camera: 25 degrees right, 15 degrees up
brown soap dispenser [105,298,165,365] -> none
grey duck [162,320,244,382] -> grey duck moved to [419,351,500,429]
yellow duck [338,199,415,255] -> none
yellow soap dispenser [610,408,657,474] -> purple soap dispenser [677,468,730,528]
# # #
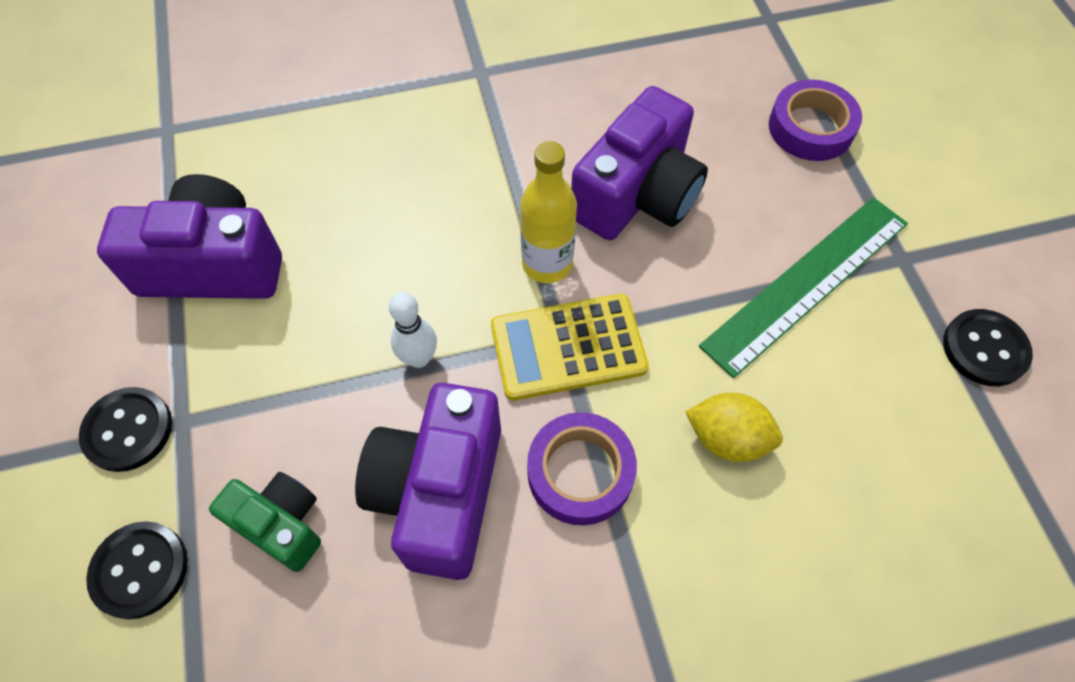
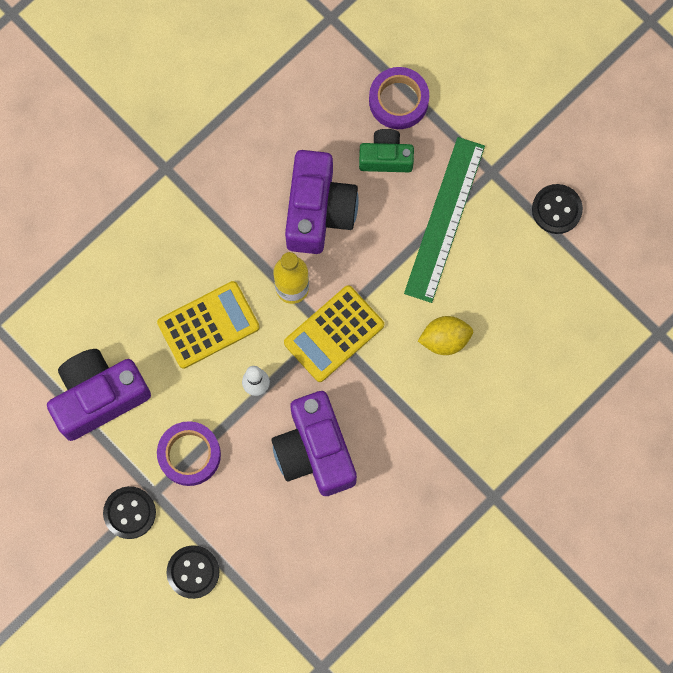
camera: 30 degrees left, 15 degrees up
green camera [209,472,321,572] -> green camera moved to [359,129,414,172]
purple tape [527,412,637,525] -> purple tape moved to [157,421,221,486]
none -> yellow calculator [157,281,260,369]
# # #
## TASK REQUIREMENTS:
From the material above, give the number of lines that contain the string "none", without any added remark.

## ANSWER BELOW:
3